● **TASK OBJECTIVE**
Among the entries below, which lines run from the line with "window: (269, 299) -> (71, 631), moved" through the line with "bookcase: (466, 703) -> (432, 677), added"? Retype those, both ends included, exactly and without pictures.

● **DATA SHOWN**
==*==

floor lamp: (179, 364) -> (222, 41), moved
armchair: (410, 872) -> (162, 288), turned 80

==*==

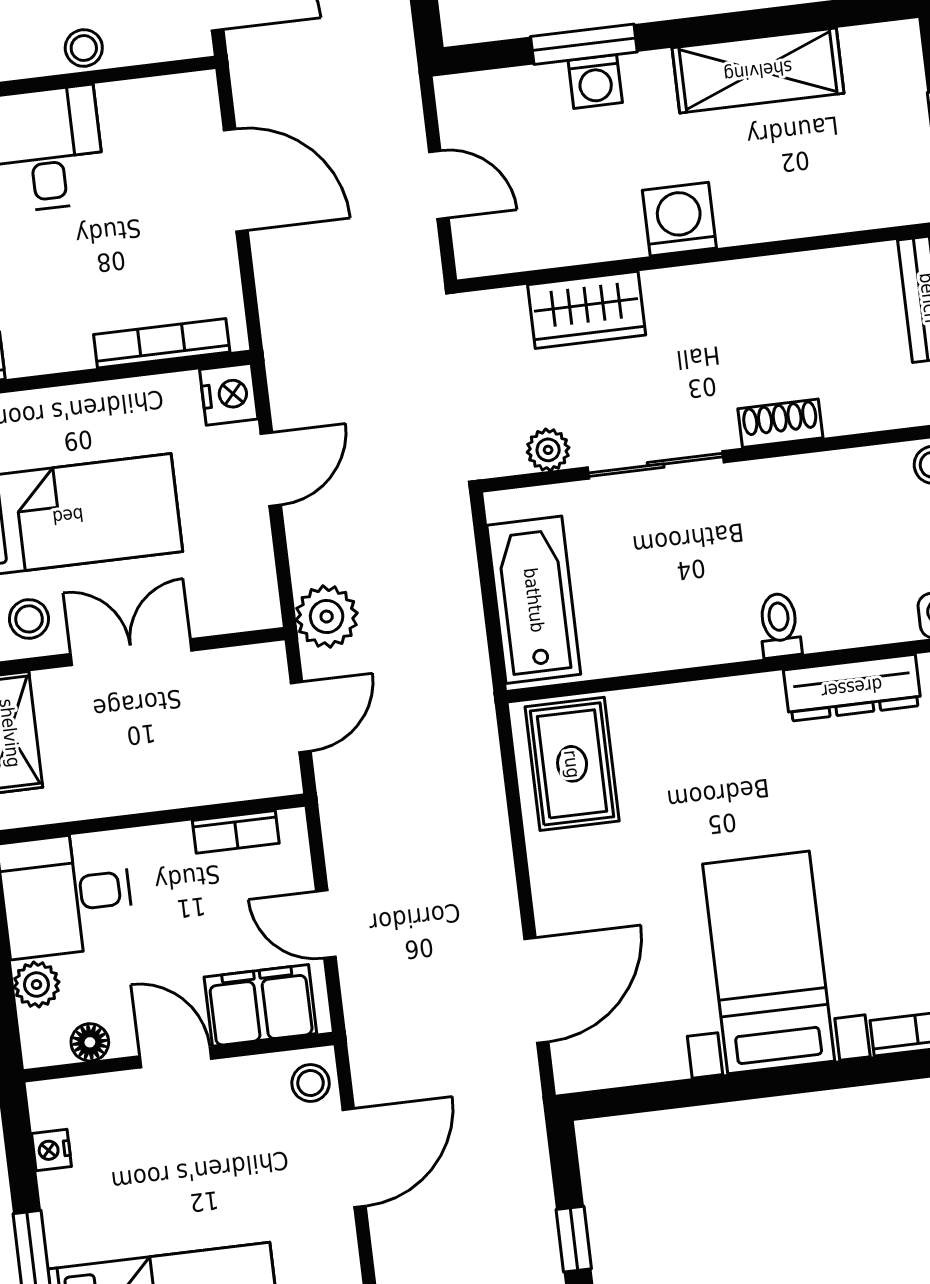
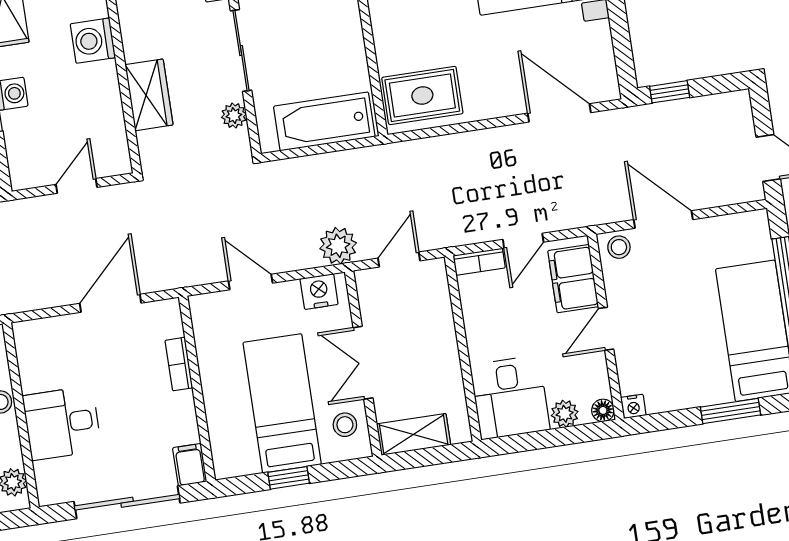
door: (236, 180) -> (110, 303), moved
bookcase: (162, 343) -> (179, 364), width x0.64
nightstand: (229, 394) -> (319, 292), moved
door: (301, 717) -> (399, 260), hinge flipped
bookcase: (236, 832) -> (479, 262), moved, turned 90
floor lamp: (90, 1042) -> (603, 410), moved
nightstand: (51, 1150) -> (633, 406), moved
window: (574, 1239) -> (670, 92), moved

==*==

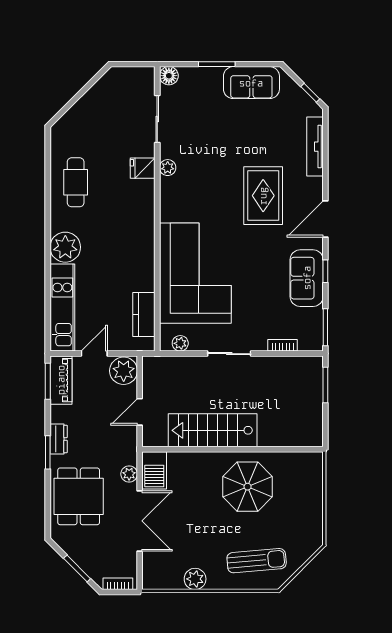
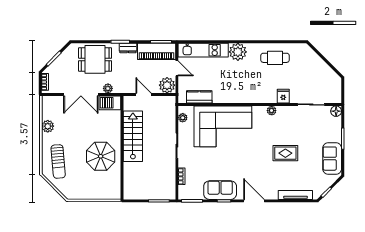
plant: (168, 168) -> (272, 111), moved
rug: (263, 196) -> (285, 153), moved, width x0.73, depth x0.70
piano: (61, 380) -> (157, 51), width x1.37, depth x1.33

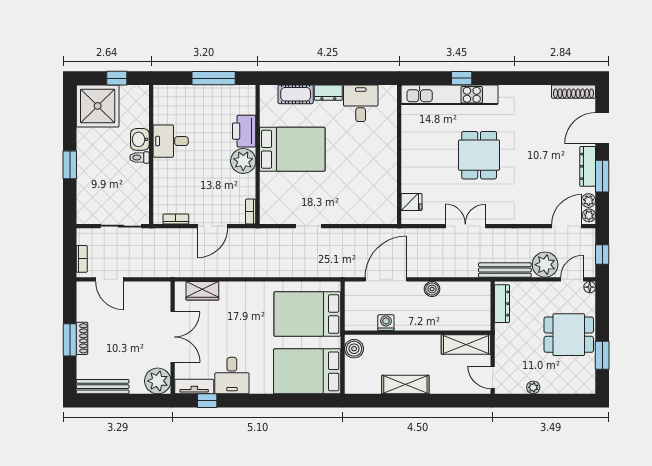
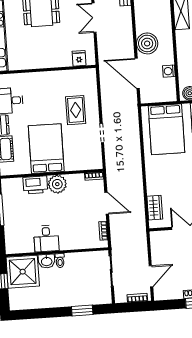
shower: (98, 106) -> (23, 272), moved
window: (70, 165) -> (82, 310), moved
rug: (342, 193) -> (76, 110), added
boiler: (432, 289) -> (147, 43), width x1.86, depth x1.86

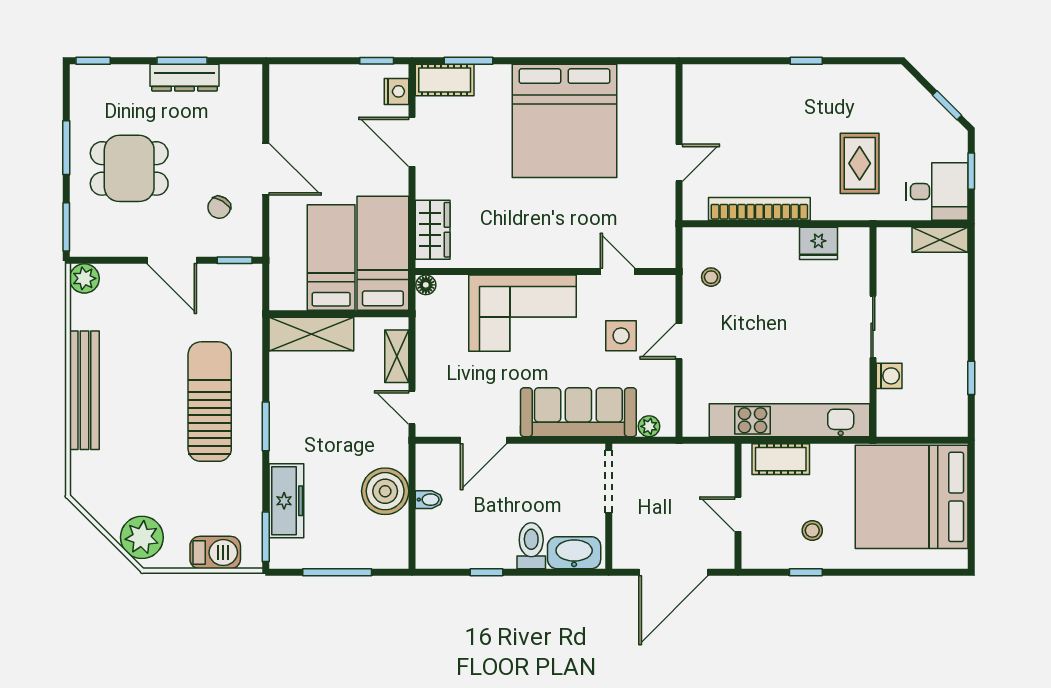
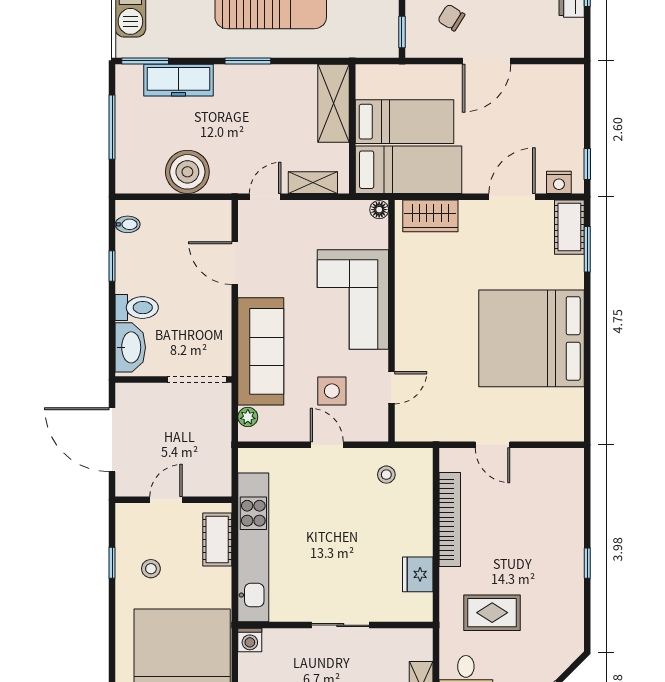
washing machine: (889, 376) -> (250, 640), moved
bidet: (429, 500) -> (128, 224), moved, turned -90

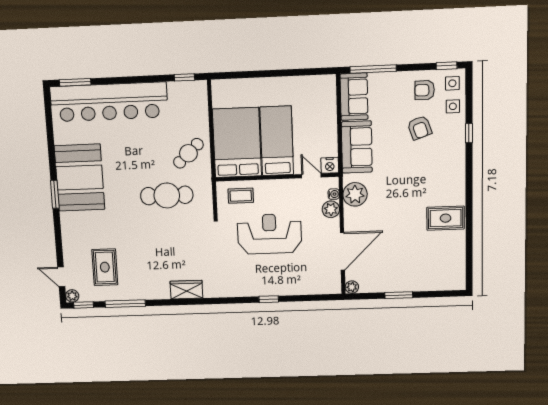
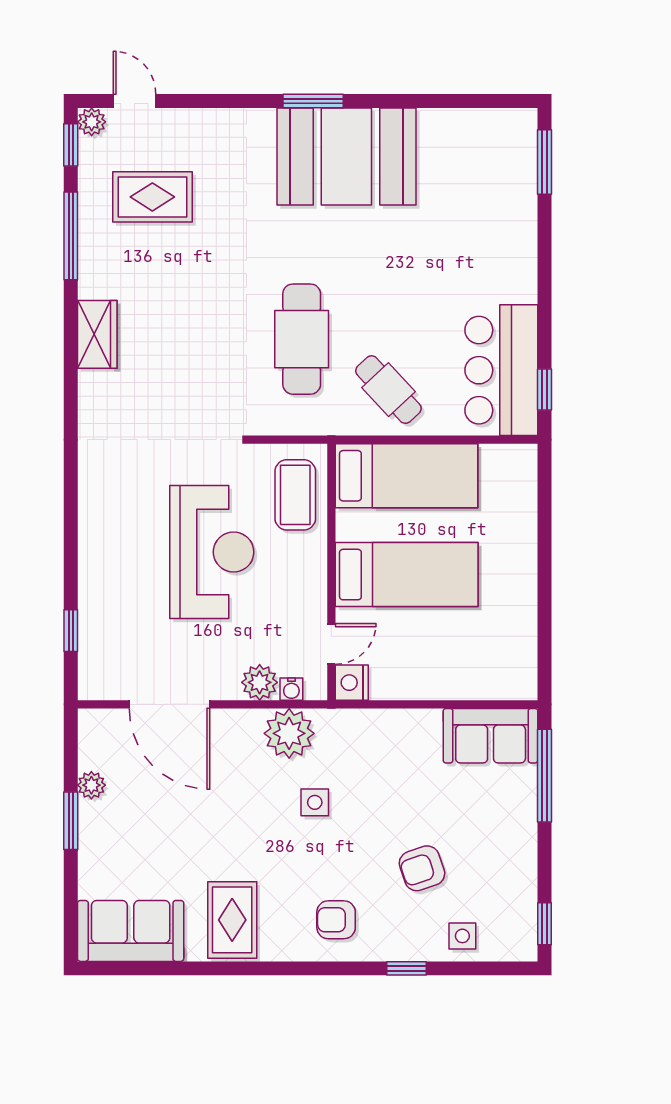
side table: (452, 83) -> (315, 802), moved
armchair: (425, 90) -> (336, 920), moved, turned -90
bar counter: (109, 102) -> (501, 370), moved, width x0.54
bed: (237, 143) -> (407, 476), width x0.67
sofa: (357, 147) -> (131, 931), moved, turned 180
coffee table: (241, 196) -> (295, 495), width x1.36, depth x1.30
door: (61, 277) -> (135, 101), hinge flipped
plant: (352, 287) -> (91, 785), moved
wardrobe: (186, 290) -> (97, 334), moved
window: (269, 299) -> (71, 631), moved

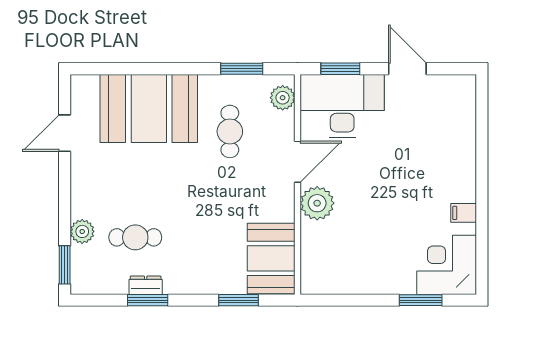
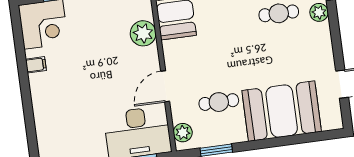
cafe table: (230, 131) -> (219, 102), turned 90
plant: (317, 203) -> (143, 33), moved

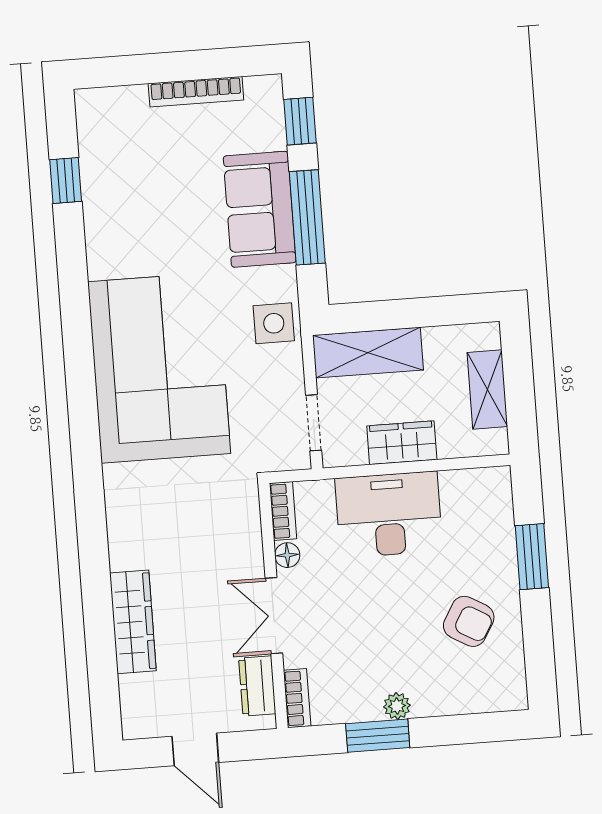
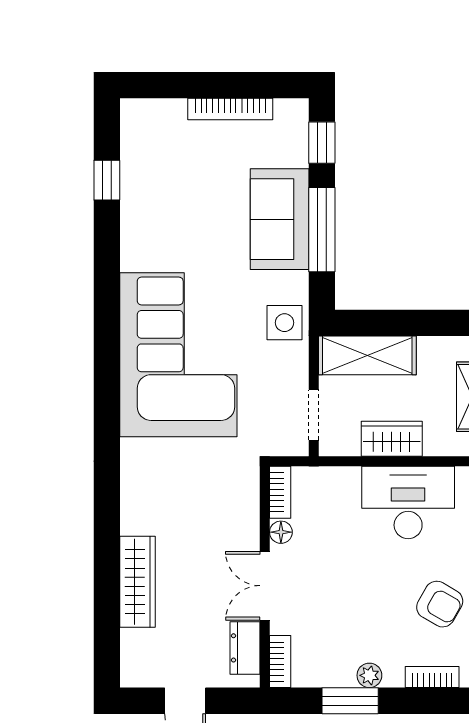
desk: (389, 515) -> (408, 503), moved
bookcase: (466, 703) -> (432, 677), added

==*==

● **RESULT**
window: (269, 299) -> (71, 631), moved

cafe table: (230, 131) -> (219, 102), turned 90
plant: (317, 203) -> (143, 33), moved

desk: (389, 515) -> (408, 503), moved
bookcase: (466, 703) -> (432, 677), added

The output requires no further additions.